→ **TASK**
Below are some records; output exactly the lines from the line with "C206: 2.2uF (CT, GND) -> 680nF (CT, GND)" to the line with "U5: LTC1298 -> ADC0832", both ends kept, and nothing more.

→ **EXERCISE MATERIALS**
# # # # # # #

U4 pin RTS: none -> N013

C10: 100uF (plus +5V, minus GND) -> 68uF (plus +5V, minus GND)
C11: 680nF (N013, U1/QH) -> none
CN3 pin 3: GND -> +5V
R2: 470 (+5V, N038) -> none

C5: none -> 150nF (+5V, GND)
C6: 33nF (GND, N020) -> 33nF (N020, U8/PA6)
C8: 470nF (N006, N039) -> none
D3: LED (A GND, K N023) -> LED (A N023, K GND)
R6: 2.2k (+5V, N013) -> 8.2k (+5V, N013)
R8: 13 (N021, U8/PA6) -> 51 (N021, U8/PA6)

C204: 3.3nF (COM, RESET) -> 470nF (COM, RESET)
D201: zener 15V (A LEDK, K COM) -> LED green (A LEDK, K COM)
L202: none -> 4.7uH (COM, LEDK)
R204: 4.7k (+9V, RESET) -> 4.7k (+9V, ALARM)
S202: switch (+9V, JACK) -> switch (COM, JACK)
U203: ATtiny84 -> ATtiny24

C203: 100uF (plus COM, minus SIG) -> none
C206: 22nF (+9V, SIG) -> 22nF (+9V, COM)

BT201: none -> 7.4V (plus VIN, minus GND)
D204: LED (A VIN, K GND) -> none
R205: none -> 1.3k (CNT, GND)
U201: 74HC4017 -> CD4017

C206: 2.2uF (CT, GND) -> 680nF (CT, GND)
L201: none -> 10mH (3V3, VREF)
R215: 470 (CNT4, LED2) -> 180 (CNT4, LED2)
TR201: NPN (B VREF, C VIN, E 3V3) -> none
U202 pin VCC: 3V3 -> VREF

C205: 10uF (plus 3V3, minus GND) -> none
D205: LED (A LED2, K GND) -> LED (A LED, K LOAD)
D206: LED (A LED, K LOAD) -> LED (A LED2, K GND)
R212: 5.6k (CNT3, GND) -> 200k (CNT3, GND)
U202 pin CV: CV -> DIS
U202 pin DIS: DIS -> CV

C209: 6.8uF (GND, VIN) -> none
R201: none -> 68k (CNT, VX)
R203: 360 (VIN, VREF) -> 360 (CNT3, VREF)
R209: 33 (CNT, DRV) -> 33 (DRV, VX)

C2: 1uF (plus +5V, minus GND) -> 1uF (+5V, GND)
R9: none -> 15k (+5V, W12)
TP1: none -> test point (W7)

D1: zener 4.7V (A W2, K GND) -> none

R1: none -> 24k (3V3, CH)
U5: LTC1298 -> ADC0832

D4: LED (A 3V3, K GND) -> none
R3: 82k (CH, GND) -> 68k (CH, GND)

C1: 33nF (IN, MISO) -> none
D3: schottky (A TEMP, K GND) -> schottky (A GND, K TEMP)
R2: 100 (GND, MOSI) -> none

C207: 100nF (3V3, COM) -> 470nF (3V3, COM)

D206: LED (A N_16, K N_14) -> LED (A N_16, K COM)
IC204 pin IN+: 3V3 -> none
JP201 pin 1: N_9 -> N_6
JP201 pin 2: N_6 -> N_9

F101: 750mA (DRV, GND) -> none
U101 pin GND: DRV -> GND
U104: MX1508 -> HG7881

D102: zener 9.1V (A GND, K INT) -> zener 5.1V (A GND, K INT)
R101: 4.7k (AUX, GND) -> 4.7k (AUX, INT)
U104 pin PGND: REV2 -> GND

# # # # # # #

→ **ANSWER FOR THIS EXERCISE**
C206: 2.2uF (CT, GND) -> 680nF (CT, GND)
L201: none -> 10mH (3V3, VREF)
R215: 470 (CNT4, LED2) -> 180 (CNT4, LED2)
TR201: NPN (B VREF, C VIN, E 3V3) -> none
U202 pin VCC: 3V3 -> VREF

C205: 10uF (plus 3V3, minus GND) -> none
D205: LED (A LED2, K GND) -> LED (A LED, K LOAD)
D206: LED (A LED, K LOAD) -> LED (A LED2, K GND)
R212: 5.6k (CNT3, GND) -> 200k (CNT3, GND)
U202 pin CV: CV -> DIS
U202 pin DIS: DIS -> CV

C209: 6.8uF (GND, VIN) -> none
R201: none -> 68k (CNT, VX)
R203: 360 (VIN, VREF) -> 360 (CNT3, VREF)
R209: 33 (CNT, DRV) -> 33 (DRV, VX)

C2: 1uF (plus +5V, minus GND) -> 1uF (+5V, GND)
R9: none -> 15k (+5V, W12)
TP1: none -> test point (W7)

D1: zener 4.7V (A W2, K GND) -> none

R1: none -> 24k (3V3, CH)
U5: LTC1298 -> ADC0832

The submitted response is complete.